Task brief
Set down each record exactly. Omit the pictures.

Excerpts from a dataset

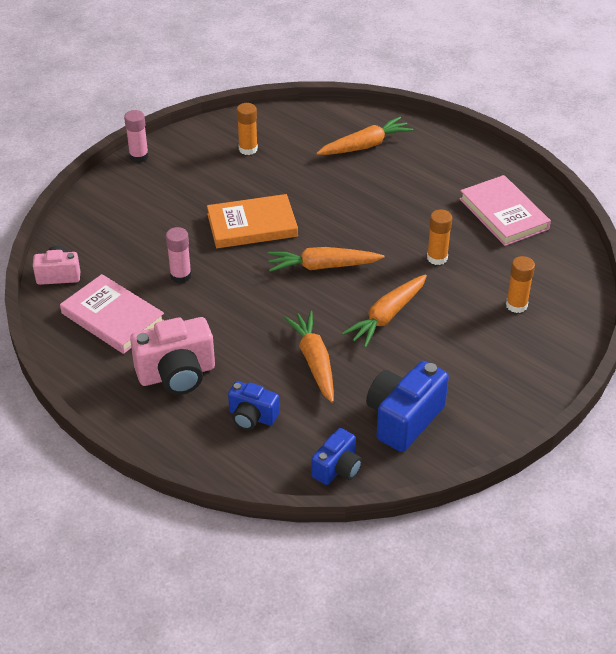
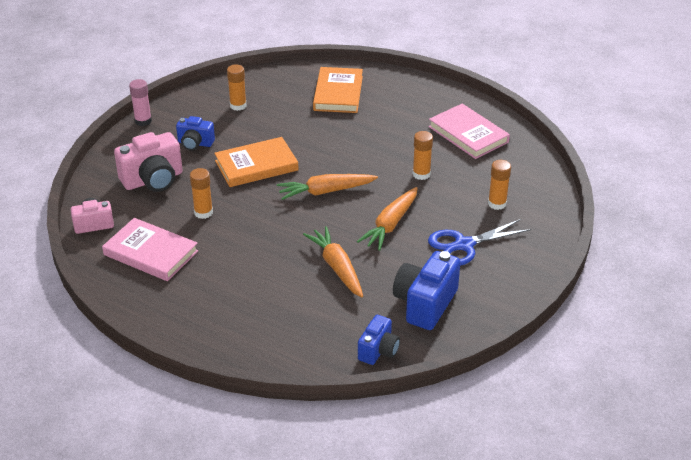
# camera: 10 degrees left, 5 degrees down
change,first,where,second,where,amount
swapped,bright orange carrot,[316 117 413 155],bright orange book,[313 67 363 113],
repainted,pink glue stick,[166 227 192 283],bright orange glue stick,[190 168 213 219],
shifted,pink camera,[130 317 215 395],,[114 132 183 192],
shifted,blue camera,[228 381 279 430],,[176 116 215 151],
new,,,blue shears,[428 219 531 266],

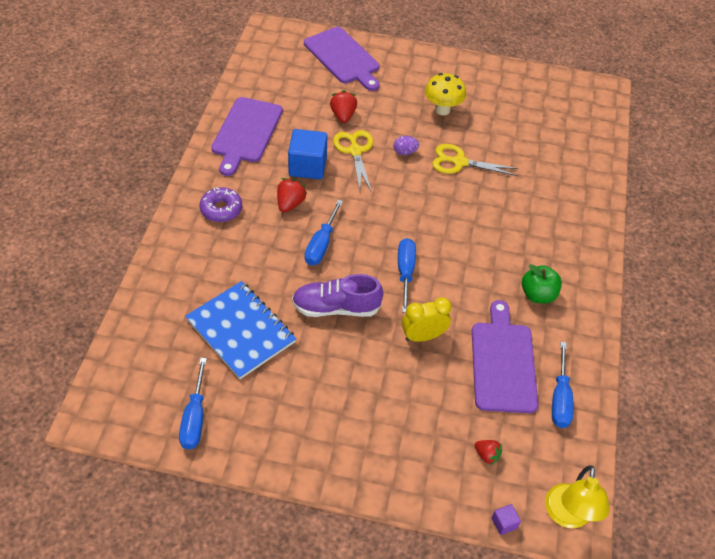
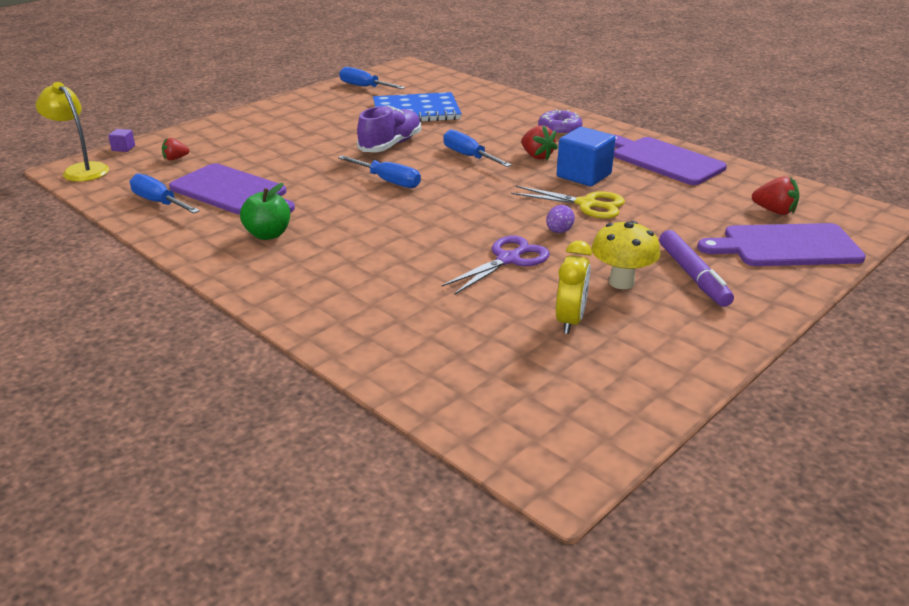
# camera: 125 degrees right, 20 degrees down
change,first,where,second,where,amount
shifted,crimson strawberry,[330 90 357 123],,[752 177 799 215],
repainted,yellow shears,[432 144 519 176],royal purple shears,[441 236 550 295],
shifted,yellow bedside clock,[402 297 452 342],,[556 240 592 334],
new,,,royal purple marker,[659 230 734 307],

Solution to this task
# camera: 10 degrees left, 5 degrees down
change,first,where,second,where,amount
swapped,bright orange carrot,[316 117 413 155],bright orange book,[313 67 363 113],
repainted,pink glue stick,[166 227 192 283],bright orange glue stick,[190 168 213 219],
shifted,pink camera,[130 317 215 395],,[114 132 183 192],
shifted,blue camera,[228 381 279 430],,[176 116 215 151],
new,,,blue shears,[428 219 531 266],

# camera: 125 degrees right, 20 degrees down
change,first,where,second,where,amount
shifted,crimson strawberry,[330 90 357 123],,[752 177 799 215],
repainted,yellow shears,[432 144 519 176],royal purple shears,[441 236 550 295],
shifted,yellow bedside clock,[402 297 452 342],,[556 240 592 334],
new,,,royal purple marker,[659 230 734 307],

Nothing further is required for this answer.